| Goal of the exercise |
Collect all lines below with the string "orange".
====================
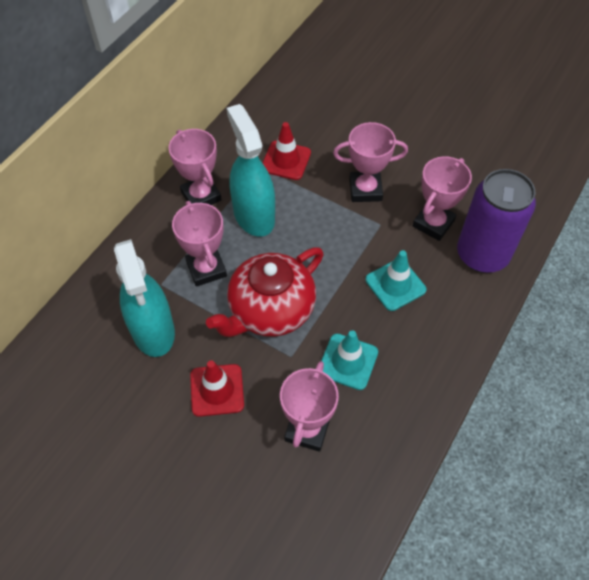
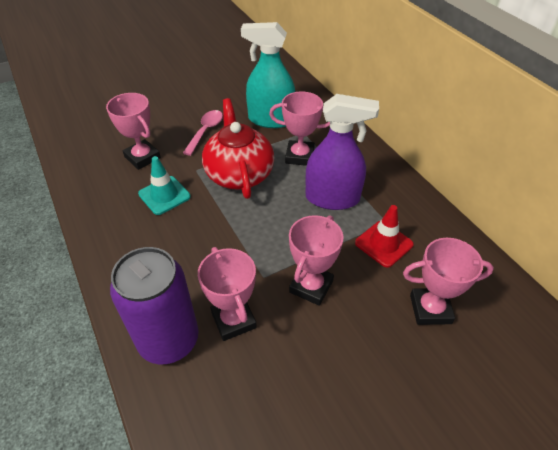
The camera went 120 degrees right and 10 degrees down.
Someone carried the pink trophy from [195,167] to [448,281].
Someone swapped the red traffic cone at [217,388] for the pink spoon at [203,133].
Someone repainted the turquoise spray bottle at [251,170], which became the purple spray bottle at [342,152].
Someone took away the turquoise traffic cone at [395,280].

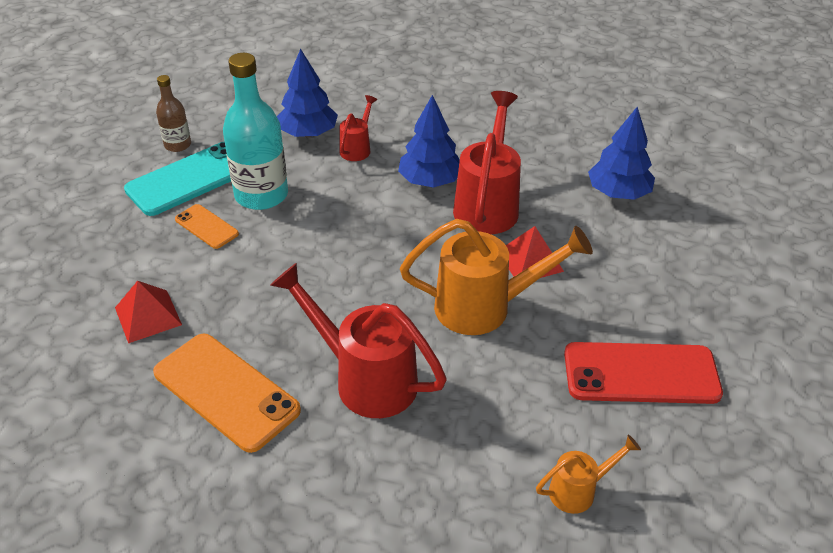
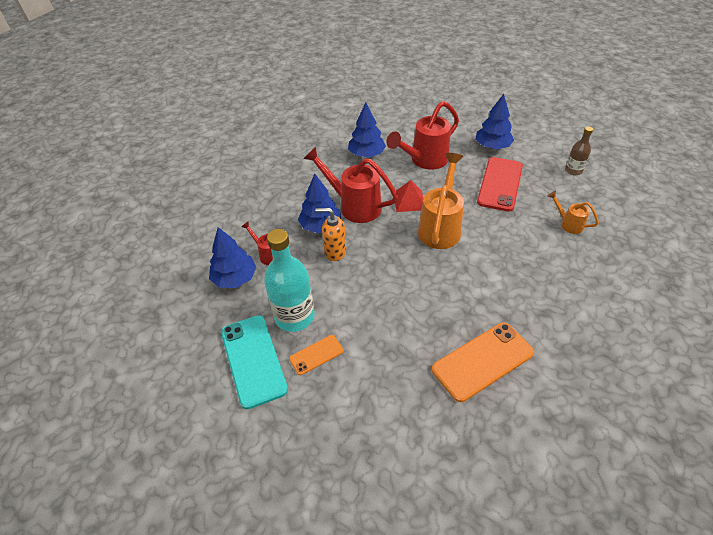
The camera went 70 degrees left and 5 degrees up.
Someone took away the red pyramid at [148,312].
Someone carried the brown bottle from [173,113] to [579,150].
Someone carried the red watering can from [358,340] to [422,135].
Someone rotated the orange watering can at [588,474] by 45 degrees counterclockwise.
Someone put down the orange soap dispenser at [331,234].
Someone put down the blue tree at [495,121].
====================
| Answer area |
Someone rotated the orange watering can at [588,474] by 45 degrees counterclockwise.
Someone put down the orange soap dispenser at [331,234].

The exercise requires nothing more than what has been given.